▶ _Work instruction_
As an exercise, transcribe the data below in full and exactly, omitting pictures.

▶ _Dataset_
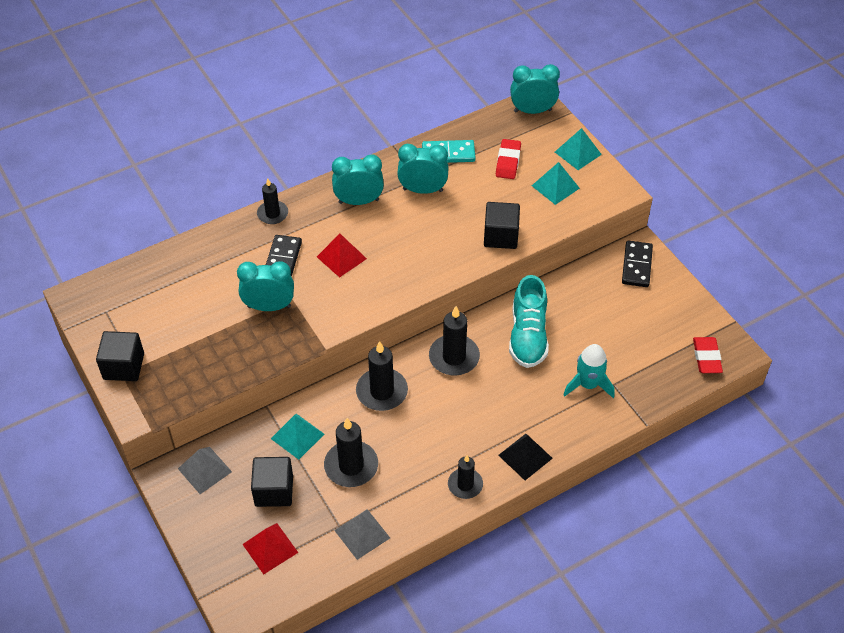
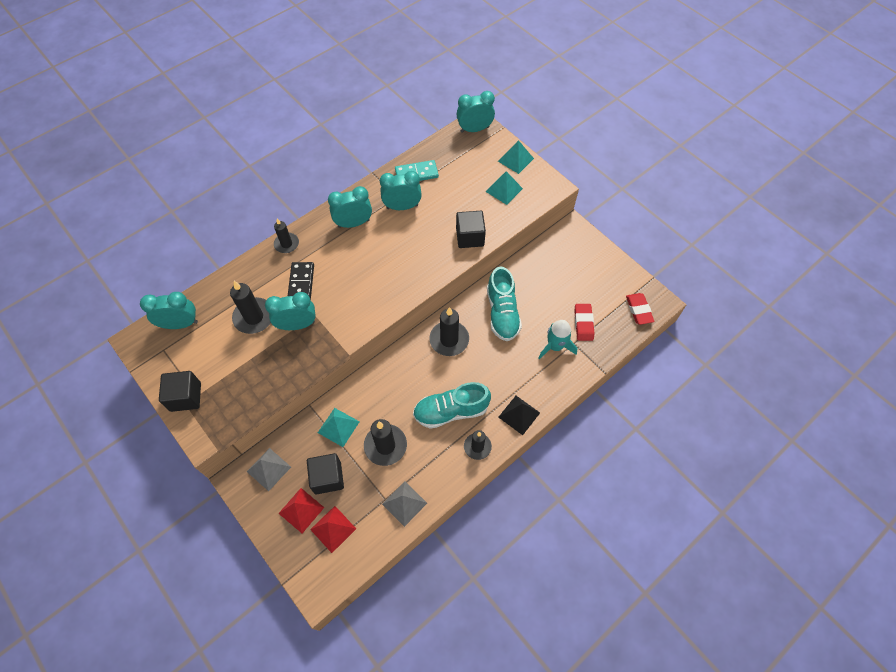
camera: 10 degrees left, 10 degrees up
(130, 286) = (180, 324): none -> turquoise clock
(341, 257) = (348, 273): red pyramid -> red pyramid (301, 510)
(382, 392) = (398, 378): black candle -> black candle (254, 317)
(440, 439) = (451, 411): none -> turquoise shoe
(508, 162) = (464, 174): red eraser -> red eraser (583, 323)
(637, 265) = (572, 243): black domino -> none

▶ _Output for this task_
camera: 10 degrees left, 10 degrees up
(130, 286) = (180, 324): none -> turquoise clock
(341, 257) = (348, 273): red pyramid -> red pyramid (301, 510)
(382, 392) = (398, 378): black candle -> black candle (254, 317)
(440, 439) = (451, 411): none -> turquoise shoe
(508, 162) = (464, 174): red eraser -> red eraser (583, 323)
(637, 265) = (572, 243): black domino -> none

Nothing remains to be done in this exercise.